Starting with the line that contains "PIXELS pin DIN: D1 -> D3" and stopping after the line that contains "STEPPER pin IN2: RX -> TX", copy the entries below exactly. Include nothing else.

*** Records shown ***

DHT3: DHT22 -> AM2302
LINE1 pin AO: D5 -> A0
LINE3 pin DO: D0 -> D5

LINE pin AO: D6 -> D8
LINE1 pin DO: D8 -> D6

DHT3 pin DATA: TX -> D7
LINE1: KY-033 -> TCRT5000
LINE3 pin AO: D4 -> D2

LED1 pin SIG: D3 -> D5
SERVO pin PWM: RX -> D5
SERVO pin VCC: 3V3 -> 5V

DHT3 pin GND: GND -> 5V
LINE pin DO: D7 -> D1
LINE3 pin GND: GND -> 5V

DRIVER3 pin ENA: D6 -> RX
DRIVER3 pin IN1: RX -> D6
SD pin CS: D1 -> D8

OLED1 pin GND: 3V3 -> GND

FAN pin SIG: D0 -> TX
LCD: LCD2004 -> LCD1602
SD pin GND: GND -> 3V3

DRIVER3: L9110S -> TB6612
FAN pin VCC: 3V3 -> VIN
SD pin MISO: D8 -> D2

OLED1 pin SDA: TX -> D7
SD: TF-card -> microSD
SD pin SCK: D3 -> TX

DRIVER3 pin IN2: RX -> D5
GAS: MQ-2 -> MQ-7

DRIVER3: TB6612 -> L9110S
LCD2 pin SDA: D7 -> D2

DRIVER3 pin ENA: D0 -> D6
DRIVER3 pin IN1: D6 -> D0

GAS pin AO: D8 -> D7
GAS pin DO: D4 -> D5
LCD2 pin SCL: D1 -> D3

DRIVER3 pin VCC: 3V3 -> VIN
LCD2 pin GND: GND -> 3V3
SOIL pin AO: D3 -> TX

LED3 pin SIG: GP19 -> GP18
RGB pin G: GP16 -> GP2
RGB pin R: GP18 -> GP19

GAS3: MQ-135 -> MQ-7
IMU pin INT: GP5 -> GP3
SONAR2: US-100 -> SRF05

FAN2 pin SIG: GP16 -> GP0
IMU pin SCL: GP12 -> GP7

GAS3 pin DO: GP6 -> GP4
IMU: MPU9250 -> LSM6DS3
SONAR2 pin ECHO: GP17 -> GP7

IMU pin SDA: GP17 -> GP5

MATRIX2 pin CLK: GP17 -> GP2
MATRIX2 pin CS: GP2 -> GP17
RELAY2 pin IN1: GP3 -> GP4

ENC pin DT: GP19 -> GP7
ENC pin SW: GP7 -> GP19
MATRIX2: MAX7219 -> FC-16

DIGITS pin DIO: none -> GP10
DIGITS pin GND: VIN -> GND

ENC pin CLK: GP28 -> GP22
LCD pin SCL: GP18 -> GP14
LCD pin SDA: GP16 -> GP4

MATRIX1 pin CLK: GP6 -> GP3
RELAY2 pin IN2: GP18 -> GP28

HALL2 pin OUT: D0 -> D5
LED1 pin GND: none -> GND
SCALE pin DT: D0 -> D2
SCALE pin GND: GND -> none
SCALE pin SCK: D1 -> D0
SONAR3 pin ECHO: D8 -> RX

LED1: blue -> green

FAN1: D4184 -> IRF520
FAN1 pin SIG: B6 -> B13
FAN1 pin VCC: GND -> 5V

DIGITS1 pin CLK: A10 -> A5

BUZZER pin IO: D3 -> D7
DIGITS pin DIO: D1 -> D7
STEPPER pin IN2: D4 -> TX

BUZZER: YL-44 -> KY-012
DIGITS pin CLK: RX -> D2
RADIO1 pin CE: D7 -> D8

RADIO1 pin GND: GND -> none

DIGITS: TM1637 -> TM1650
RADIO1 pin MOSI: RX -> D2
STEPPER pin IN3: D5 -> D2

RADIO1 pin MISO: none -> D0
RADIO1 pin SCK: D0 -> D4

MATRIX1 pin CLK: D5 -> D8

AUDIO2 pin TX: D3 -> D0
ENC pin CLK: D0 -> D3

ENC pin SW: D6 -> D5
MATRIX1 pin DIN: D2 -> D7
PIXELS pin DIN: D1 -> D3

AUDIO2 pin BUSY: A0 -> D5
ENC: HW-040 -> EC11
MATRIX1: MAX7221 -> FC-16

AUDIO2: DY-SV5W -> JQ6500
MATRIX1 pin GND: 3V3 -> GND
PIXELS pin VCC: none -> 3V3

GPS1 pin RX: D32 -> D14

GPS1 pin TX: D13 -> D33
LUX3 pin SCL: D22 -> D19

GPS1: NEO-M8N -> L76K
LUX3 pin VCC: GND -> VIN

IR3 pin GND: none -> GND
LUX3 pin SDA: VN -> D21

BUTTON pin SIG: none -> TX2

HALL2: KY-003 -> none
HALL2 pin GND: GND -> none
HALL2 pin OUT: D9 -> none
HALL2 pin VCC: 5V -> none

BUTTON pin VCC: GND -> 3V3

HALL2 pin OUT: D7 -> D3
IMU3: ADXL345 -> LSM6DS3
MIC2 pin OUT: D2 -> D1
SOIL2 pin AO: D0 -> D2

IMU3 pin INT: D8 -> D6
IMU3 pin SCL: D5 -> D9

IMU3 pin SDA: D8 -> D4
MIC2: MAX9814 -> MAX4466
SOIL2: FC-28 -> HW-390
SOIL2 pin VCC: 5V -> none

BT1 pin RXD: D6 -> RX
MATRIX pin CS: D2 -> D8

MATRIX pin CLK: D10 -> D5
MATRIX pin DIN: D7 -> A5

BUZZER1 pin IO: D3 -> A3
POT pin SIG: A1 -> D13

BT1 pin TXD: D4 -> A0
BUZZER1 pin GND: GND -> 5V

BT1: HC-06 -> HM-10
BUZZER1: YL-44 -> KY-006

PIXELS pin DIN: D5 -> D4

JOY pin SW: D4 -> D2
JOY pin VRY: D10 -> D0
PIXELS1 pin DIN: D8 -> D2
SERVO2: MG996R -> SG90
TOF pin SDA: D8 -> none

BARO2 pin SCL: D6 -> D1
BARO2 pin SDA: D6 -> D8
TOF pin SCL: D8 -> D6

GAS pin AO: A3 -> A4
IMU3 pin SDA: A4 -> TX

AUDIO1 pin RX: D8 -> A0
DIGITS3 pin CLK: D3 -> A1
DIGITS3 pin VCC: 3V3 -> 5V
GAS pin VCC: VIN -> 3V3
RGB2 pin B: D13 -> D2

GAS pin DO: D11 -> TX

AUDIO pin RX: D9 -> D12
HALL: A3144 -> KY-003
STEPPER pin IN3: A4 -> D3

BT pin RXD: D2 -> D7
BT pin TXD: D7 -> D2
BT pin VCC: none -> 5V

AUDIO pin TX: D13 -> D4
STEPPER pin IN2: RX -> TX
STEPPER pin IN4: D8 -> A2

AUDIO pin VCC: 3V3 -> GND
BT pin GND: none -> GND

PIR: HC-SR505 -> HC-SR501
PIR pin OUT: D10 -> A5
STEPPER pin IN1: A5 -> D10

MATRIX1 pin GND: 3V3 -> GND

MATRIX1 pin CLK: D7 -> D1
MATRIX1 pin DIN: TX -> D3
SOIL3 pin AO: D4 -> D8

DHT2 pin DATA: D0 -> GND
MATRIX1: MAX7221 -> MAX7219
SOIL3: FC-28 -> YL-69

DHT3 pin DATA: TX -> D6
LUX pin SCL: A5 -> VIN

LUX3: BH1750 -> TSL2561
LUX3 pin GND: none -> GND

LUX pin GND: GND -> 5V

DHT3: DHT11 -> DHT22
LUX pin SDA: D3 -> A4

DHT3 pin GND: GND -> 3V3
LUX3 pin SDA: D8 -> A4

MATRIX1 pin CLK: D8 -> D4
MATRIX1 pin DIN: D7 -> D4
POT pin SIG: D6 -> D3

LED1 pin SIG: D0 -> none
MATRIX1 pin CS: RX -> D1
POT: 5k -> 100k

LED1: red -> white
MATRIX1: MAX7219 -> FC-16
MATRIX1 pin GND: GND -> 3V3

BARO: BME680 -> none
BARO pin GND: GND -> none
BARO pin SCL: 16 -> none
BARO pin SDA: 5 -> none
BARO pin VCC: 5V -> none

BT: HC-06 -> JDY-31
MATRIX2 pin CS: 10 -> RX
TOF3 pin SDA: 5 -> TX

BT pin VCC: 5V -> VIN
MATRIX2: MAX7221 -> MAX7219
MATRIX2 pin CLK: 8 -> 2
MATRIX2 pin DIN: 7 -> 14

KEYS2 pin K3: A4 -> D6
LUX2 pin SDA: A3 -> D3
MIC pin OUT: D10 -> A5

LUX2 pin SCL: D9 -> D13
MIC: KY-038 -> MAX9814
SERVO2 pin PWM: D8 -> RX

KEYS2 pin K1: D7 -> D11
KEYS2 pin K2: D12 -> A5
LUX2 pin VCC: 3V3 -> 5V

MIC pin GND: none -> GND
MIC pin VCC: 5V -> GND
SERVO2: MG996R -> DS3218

***

§ **Output of the exercise**
PIXELS pin DIN: D1 -> D3

AUDIO2 pin BUSY: A0 -> D5
ENC: HW-040 -> EC11
MATRIX1: MAX7221 -> FC-16

AUDIO2: DY-SV5W -> JQ6500
MATRIX1 pin GND: 3V3 -> GND
PIXELS pin VCC: none -> 3V3

GPS1 pin RX: D32 -> D14

GPS1 pin TX: D13 -> D33
LUX3 pin SCL: D22 -> D19

GPS1: NEO-M8N -> L76K
LUX3 pin VCC: GND -> VIN

IR3 pin GND: none -> GND
LUX3 pin SDA: VN -> D21

BUTTON pin SIG: none -> TX2

HALL2: KY-003 -> none
HALL2 pin GND: GND -> none
HALL2 pin OUT: D9 -> none
HALL2 pin VCC: 5V -> none

BUTTON pin VCC: GND -> 3V3

HALL2 pin OUT: D7 -> D3
IMU3: ADXL345 -> LSM6DS3
MIC2 pin OUT: D2 -> D1
SOIL2 pin AO: D0 -> D2

IMU3 pin INT: D8 -> D6
IMU3 pin SCL: D5 -> D9

IMU3 pin SDA: D8 -> D4
MIC2: MAX9814 -> MAX4466
SOIL2: FC-28 -> HW-390
SOIL2 pin VCC: 5V -> none

BT1 pin RXD: D6 -> RX
MATRIX pin CS: D2 -> D8

MATRIX pin CLK: D10 -> D5
MATRIX pin DIN: D7 -> A5

BUZZER1 pin IO: D3 -> A3
POT pin SIG: A1 -> D13

BT1 pin TXD: D4 -> A0
BUZZER1 pin GND: GND -> 5V

BT1: HC-06 -> HM-10
BUZZER1: YL-44 -> KY-006

PIXELS pin DIN: D5 -> D4

JOY pin SW: D4 -> D2
JOY pin VRY: D10 -> D0
PIXELS1 pin DIN: D8 -> D2
SERVO2: MG996R -> SG90
TOF pin SDA: D8 -> none

BARO2 pin SCL: D6 -> D1
BARO2 pin SDA: D6 -> D8
TOF pin SCL: D8 -> D6

GAS pin AO: A3 -> A4
IMU3 pin SDA: A4 -> TX

AUDIO1 pin RX: D8 -> A0
DIGITS3 pin CLK: D3 -> A1
DIGITS3 pin VCC: 3V3 -> 5V
GAS pin VCC: VIN -> 3V3
RGB2 pin B: D13 -> D2

GAS pin DO: D11 -> TX

AUDIO pin RX: D9 -> D12
HALL: A3144 -> KY-003
STEPPER pin IN3: A4 -> D3

BT pin RXD: D2 -> D7
BT pin TXD: D7 -> D2
BT pin VCC: none -> 5V

AUDIO pin TX: D13 -> D4
STEPPER pin IN2: RX -> TX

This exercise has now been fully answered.